Version difference data
-- Opening Marker --
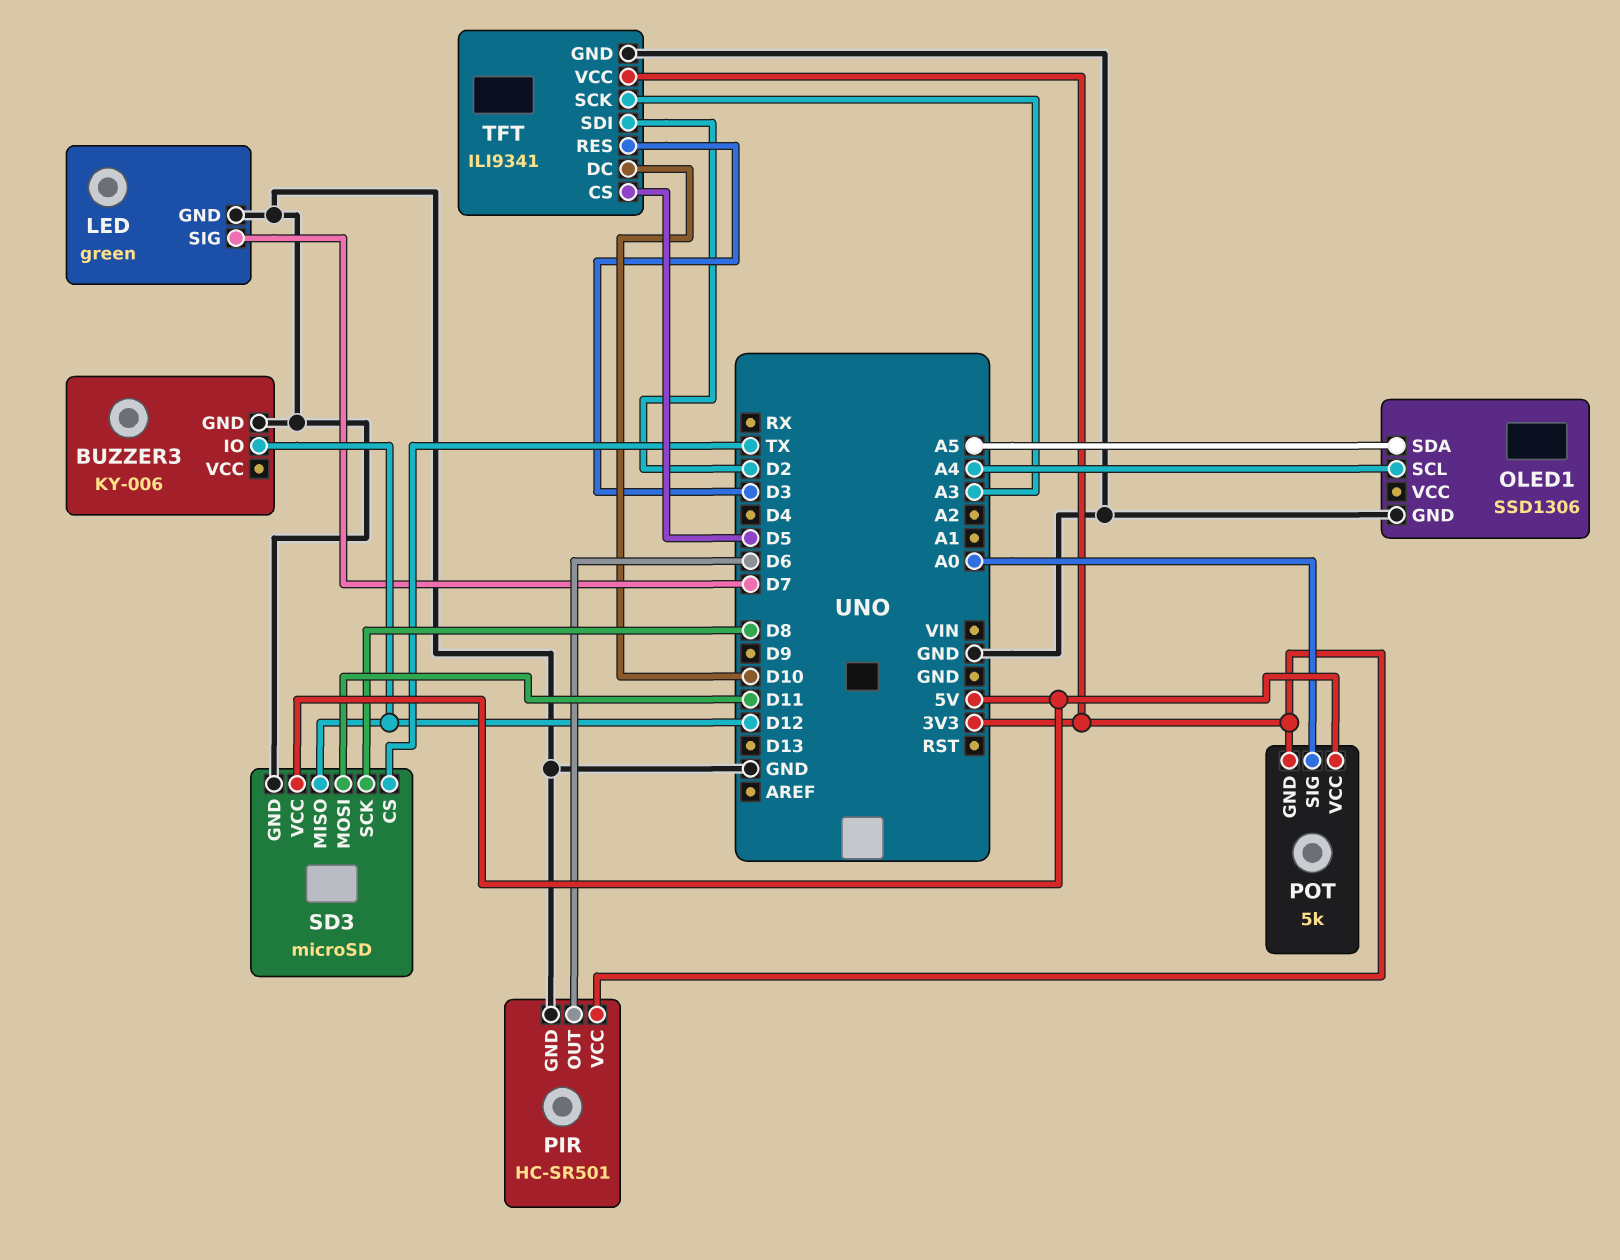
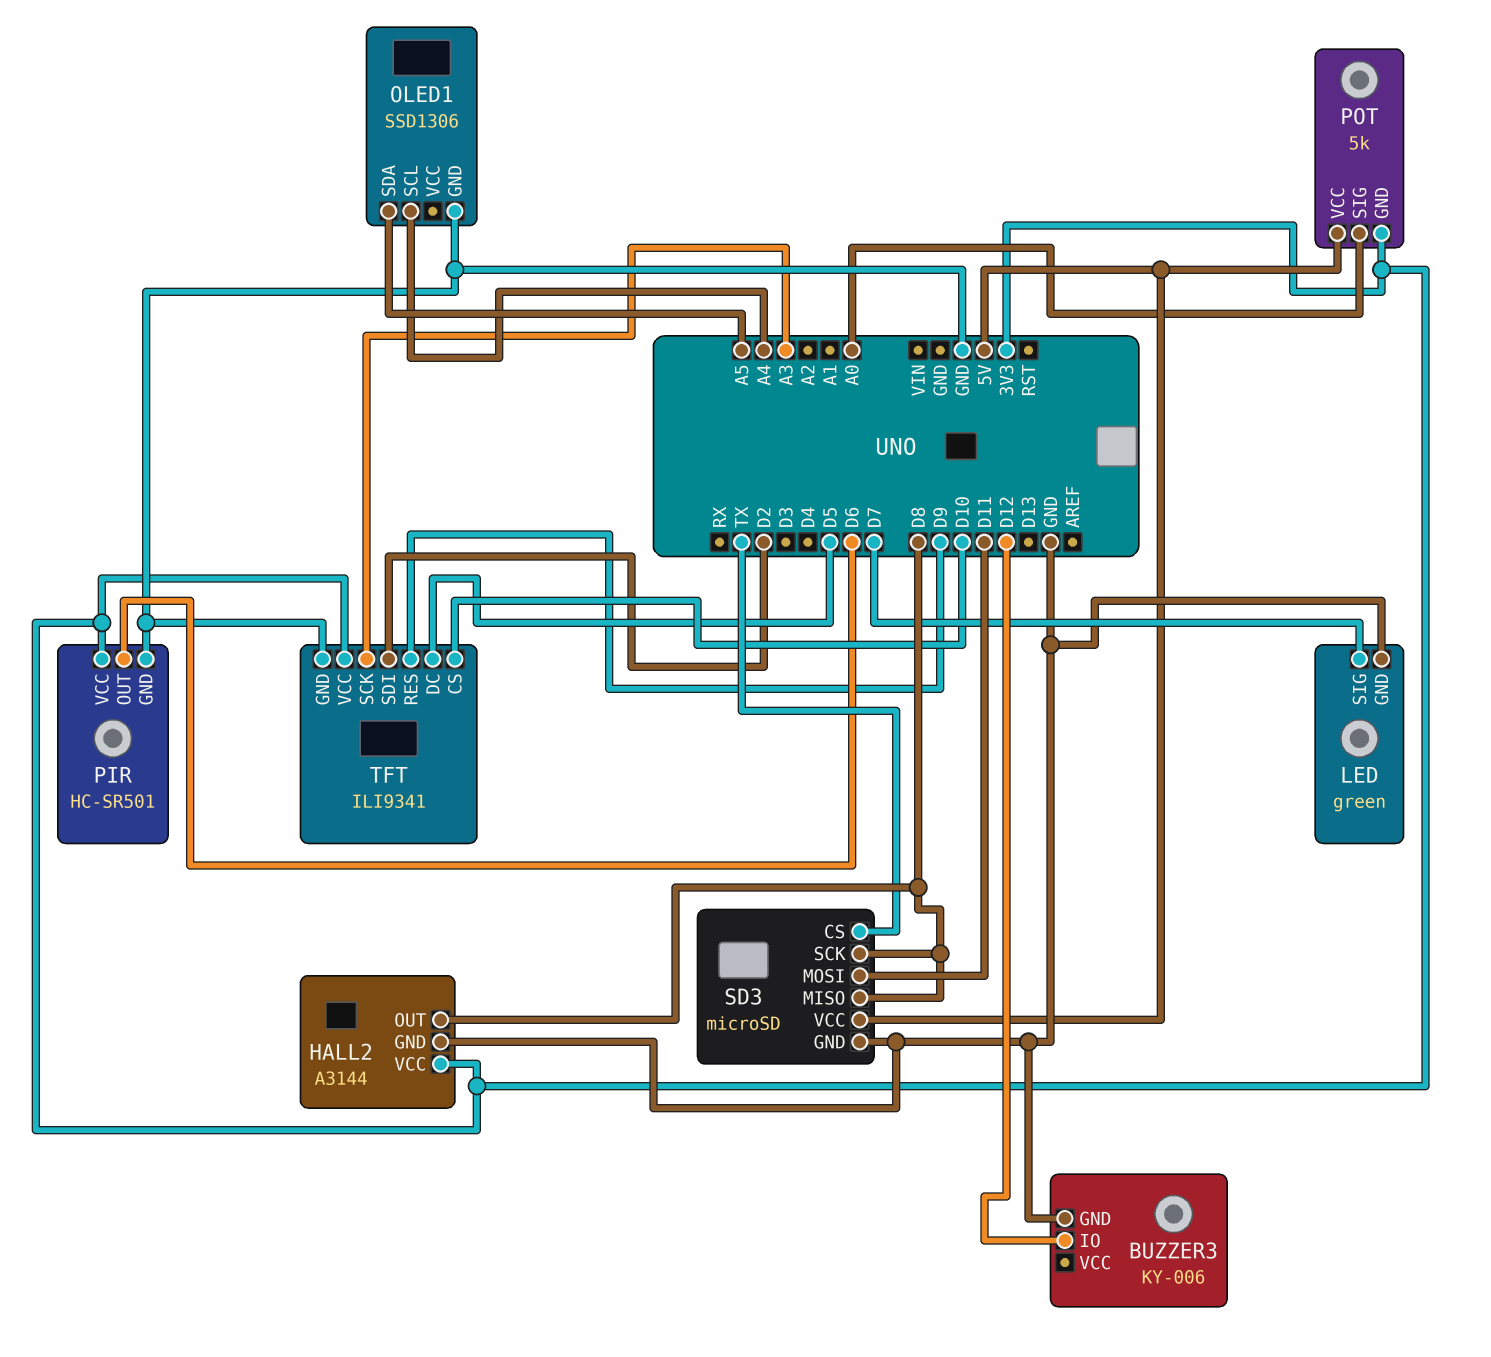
HALL2: none -> A3144
HALL2 pin GND: none -> GND
HALL2 pin OUT: none -> D8
HALL2 pin VCC: none -> 3V3
SD3 pin MISO: D12 -> D8
TFT pin CS: D5 -> D10
TFT pin DC: D10 -> D5
TFT pin RES: D3 -> D9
-- Closing Marker --
Transcribe all records verbatim and omit each image.

HALL2: none -> A3144
HALL2 pin GND: none -> GND
HALL2 pin OUT: none -> D8
HALL2 pin VCC: none -> 3V3
SD3 pin MISO: D12 -> D8
TFT pin CS: D5 -> D10
TFT pin DC: D10 -> D5
TFT pin RES: D3 -> D9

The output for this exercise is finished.